## Work instructions
Locate "LED: none -> green" in the records below, then copy its line and every following line exactly, without the pictures.

## Records
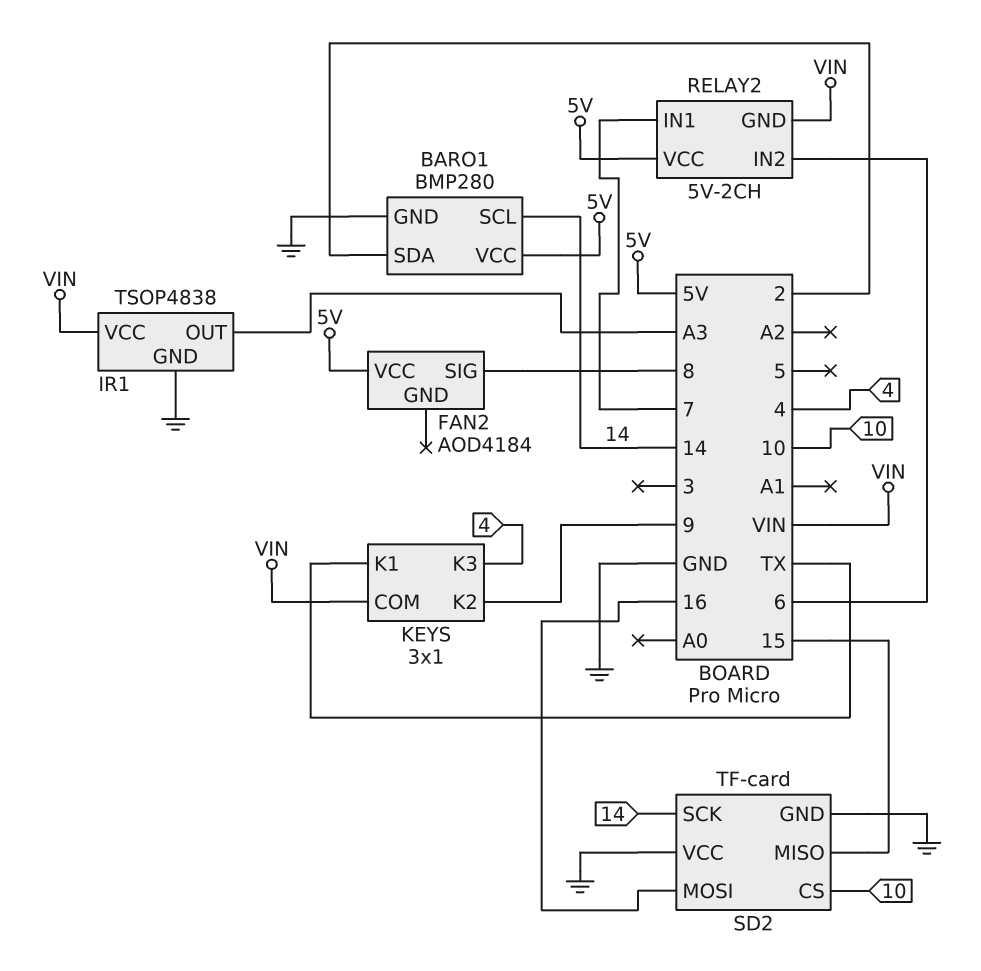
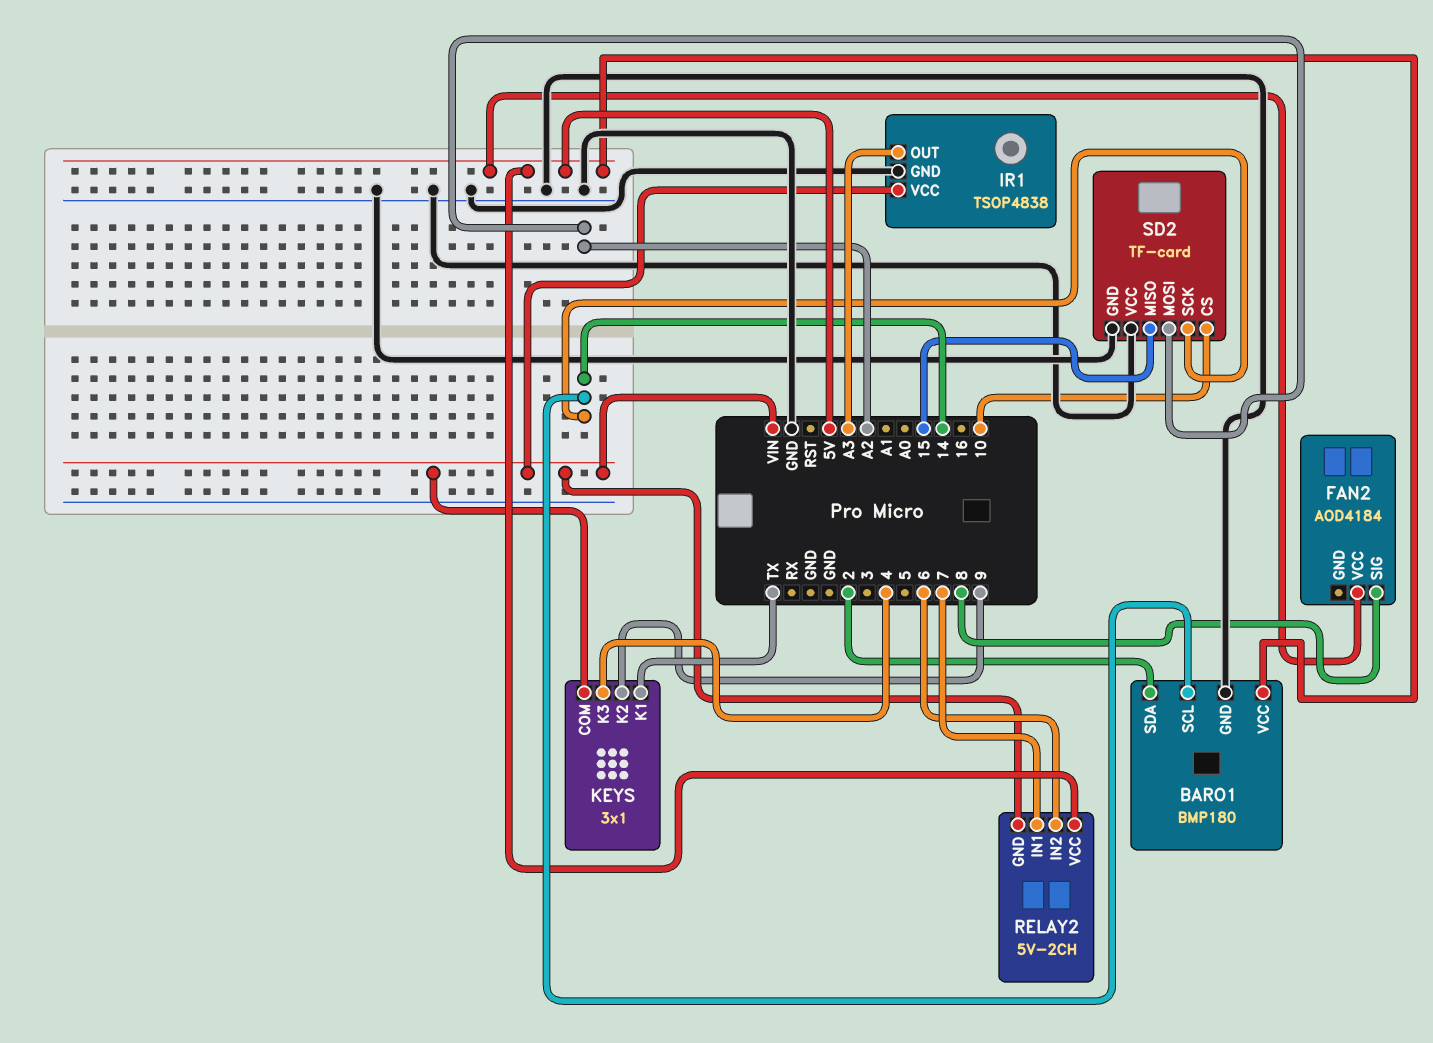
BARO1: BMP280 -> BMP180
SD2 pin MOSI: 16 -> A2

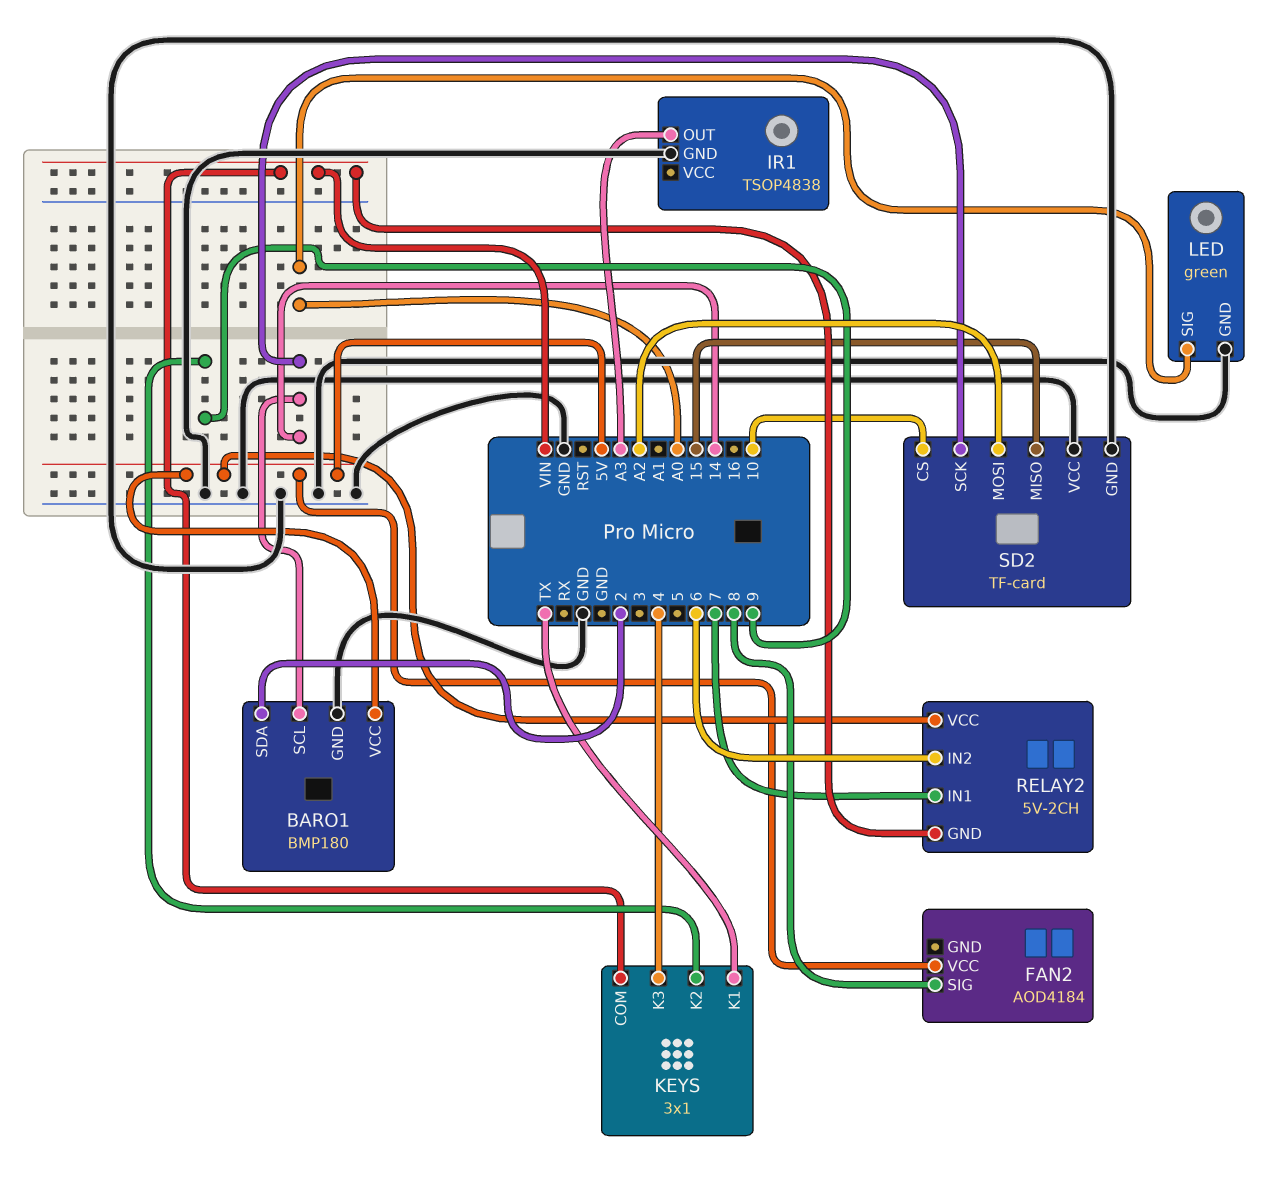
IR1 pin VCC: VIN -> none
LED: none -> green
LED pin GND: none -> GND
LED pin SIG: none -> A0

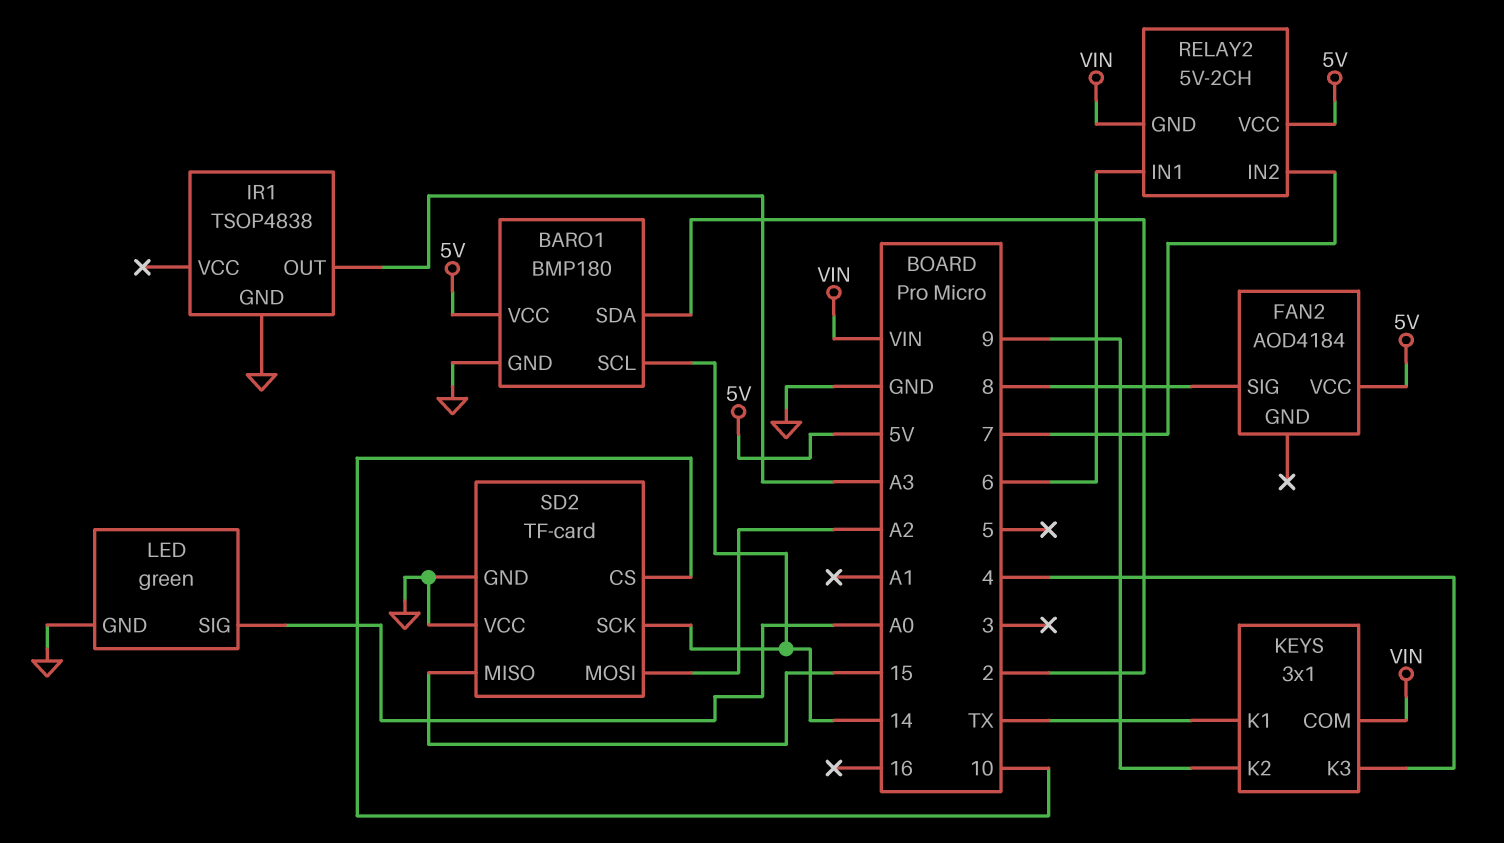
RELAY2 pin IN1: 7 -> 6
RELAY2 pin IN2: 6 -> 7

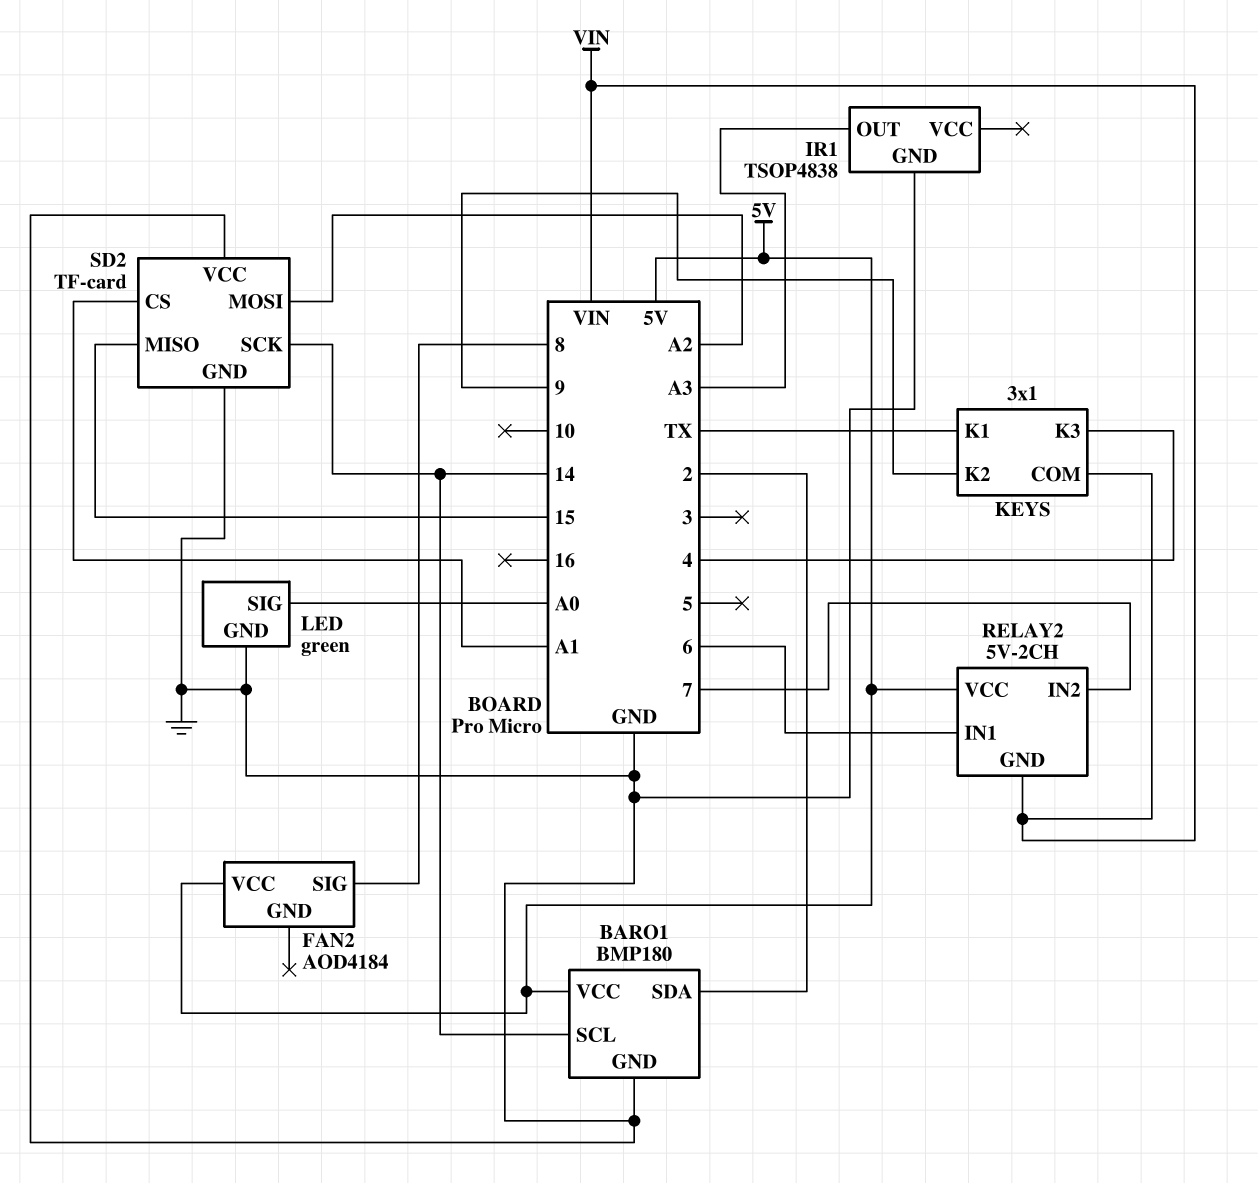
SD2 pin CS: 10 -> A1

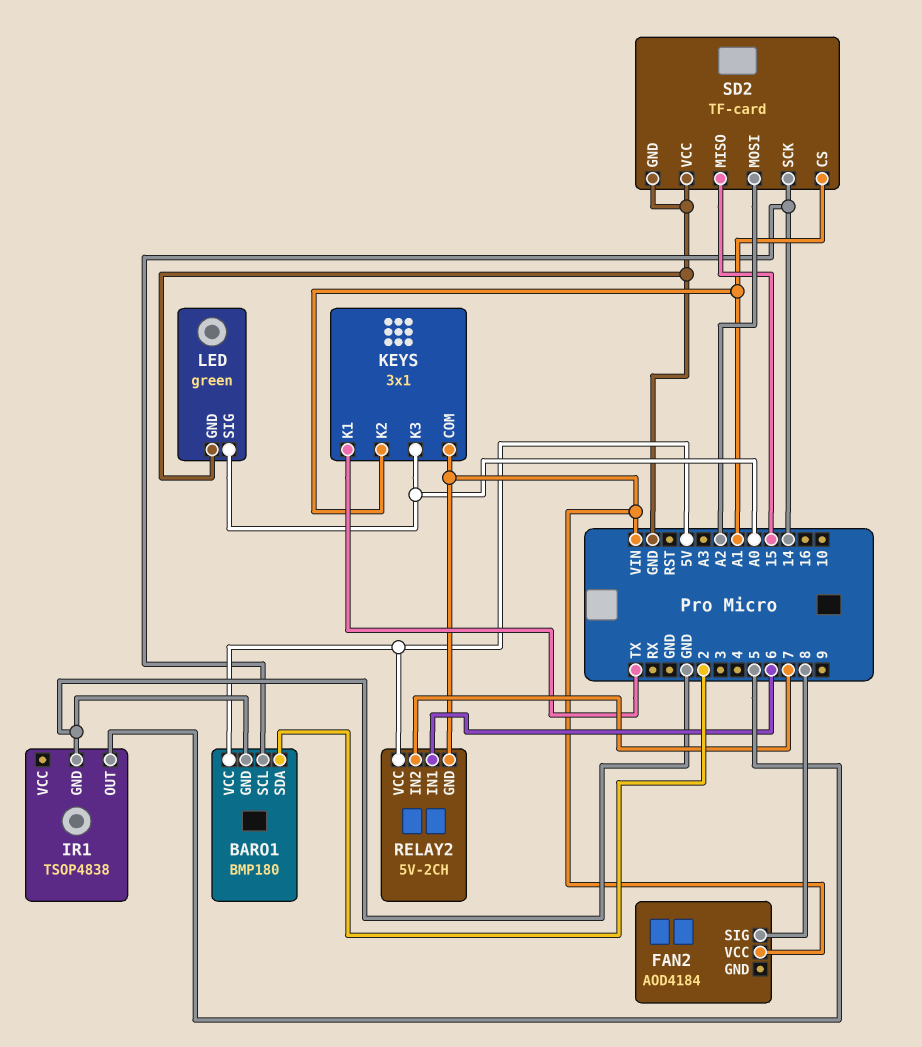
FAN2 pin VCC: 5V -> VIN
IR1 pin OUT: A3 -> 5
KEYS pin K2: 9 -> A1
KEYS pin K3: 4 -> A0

## Result of the task
LED: none -> green
LED pin GND: none -> GND
LED pin SIG: none -> A0

RELAY2 pin IN1: 7 -> 6
RELAY2 pin IN2: 6 -> 7

SD2 pin CS: 10 -> A1

FAN2 pin VCC: 5V -> VIN
IR1 pin OUT: A3 -> 5
KEYS pin K2: 9 -> A1
KEYS pin K3: 4 -> A0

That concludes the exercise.